§ DIRECTIONS:
The answer should be a faithful retyping of the records that follow, pictures excluded.

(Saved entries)
++++++++
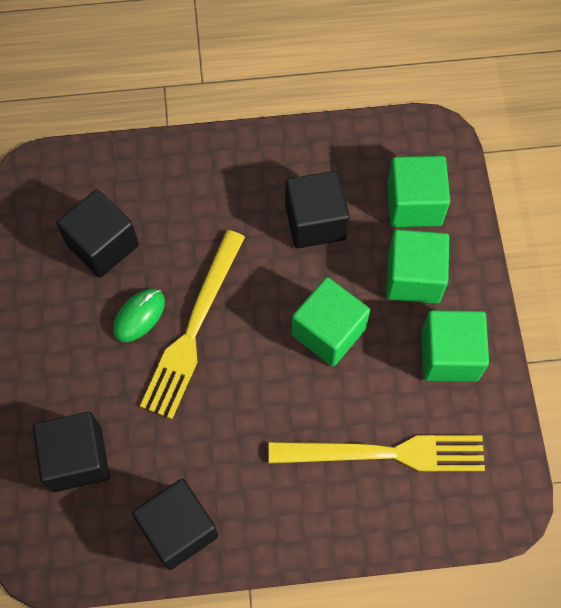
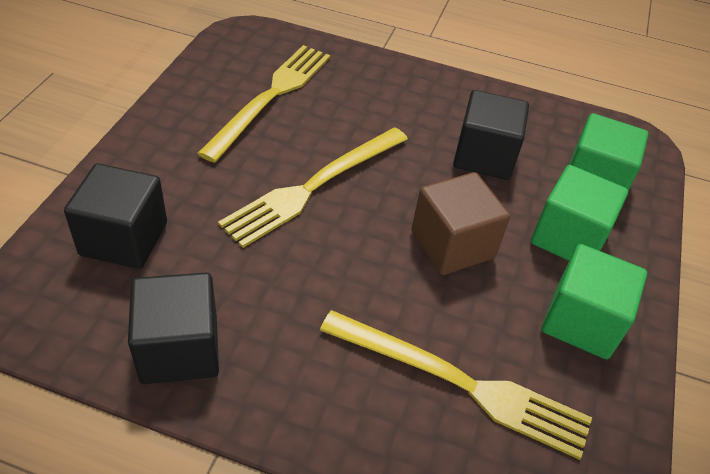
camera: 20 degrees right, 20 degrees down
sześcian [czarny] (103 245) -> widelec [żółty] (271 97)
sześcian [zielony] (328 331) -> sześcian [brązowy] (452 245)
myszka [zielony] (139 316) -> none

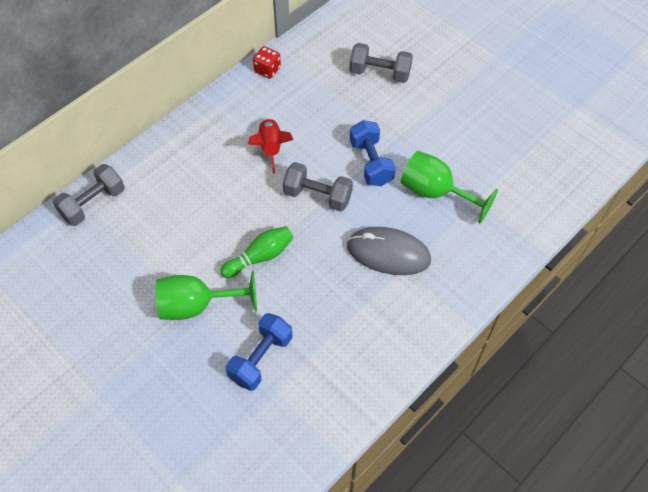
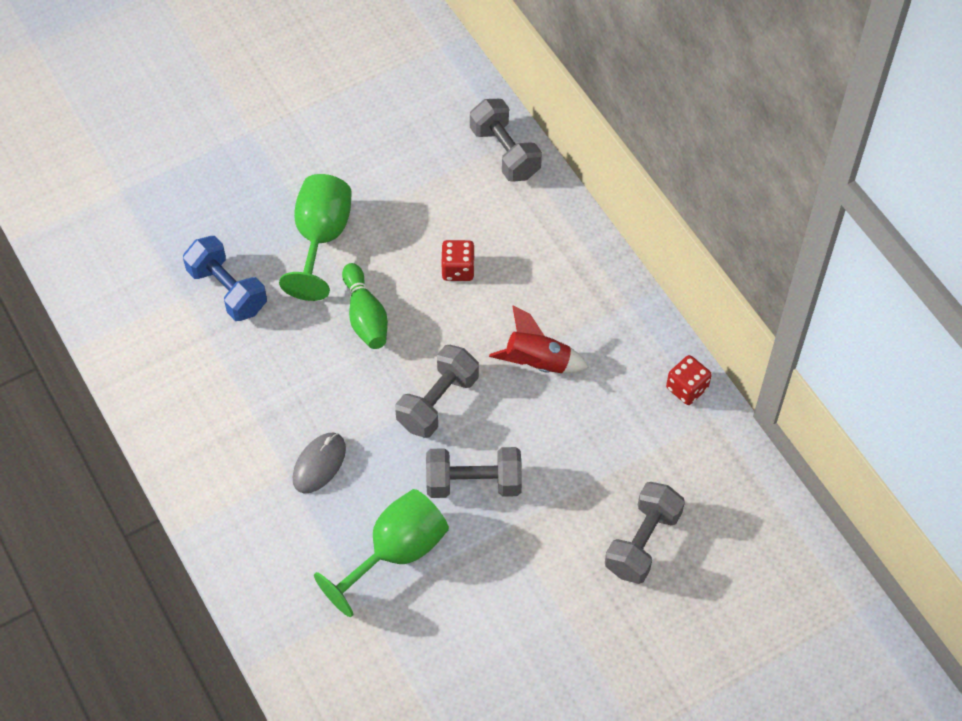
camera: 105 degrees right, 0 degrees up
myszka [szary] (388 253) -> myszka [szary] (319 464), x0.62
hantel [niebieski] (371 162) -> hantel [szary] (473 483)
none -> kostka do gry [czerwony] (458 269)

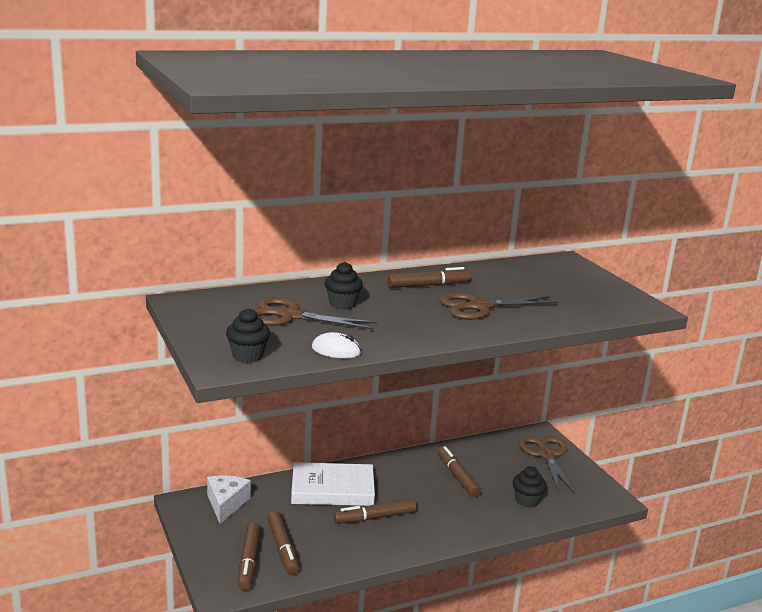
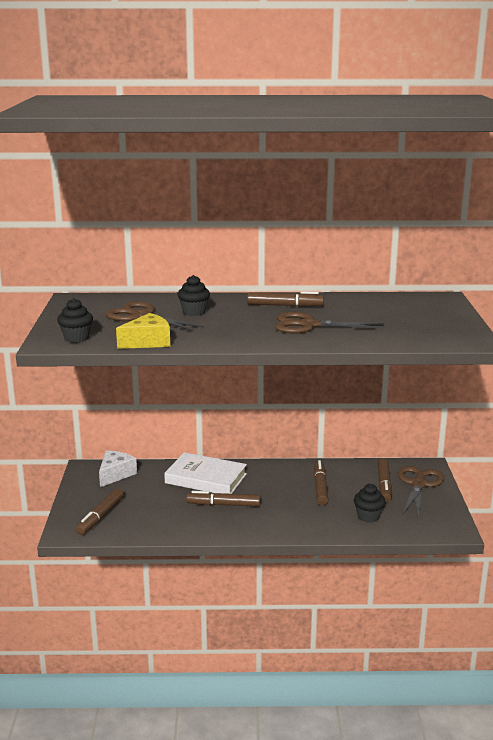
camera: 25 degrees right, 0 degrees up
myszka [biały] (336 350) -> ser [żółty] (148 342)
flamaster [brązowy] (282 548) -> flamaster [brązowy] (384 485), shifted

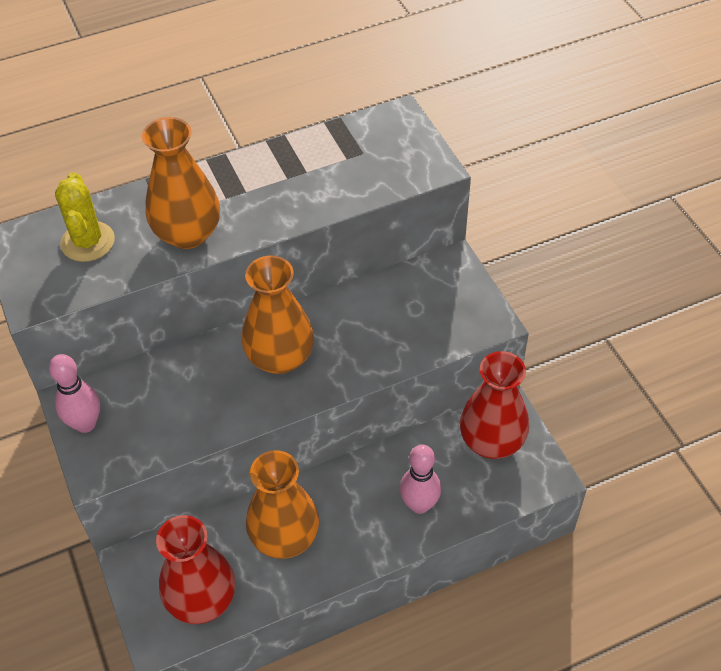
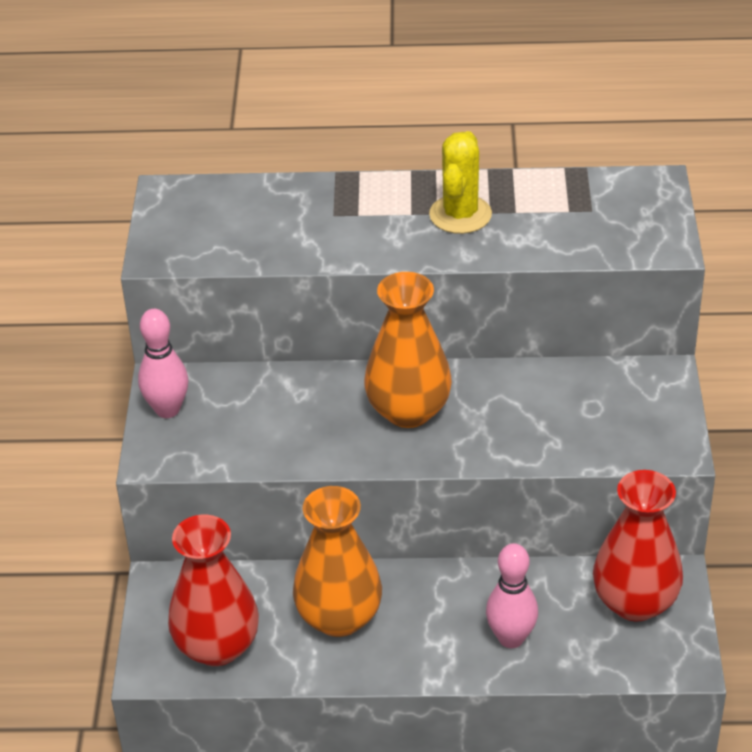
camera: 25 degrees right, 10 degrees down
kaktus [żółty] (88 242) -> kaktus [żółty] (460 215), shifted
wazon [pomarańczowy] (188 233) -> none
++++++++
§ RESPONSE TO THE EXERCISE:
camera: 20 degrees right, 20 degrees down
sześcian [czarny] (103 245) -> widelec [żółty] (271 97)
sześcian [zielony] (328 331) -> sześcian [brązowy] (452 245)
myszka [zielony] (139 316) -> none

camera: 105 degrees right, 0 degrees up
myszka [szary] (388 253) -> myszka [szary] (319 464), x0.62
hantel [niebieski] (371 162) -> hantel [szary] (473 483)
none -> kostka do gry [czerwony] (458 269)

camera: 25 degrees right, 0 degrees up
myszka [biały] (336 350) -> ser [żółty] (148 342)
flamaster [brązowy] (282 548) -> flamaster [brązowy] (384 485), shifted

camera: 25 degrees right, 10 degrees down
kaktus [żółty] (88 242) -> kaktus [żółty] (460 215), shifted
wazon [pomarańczowy] (188 233) -> none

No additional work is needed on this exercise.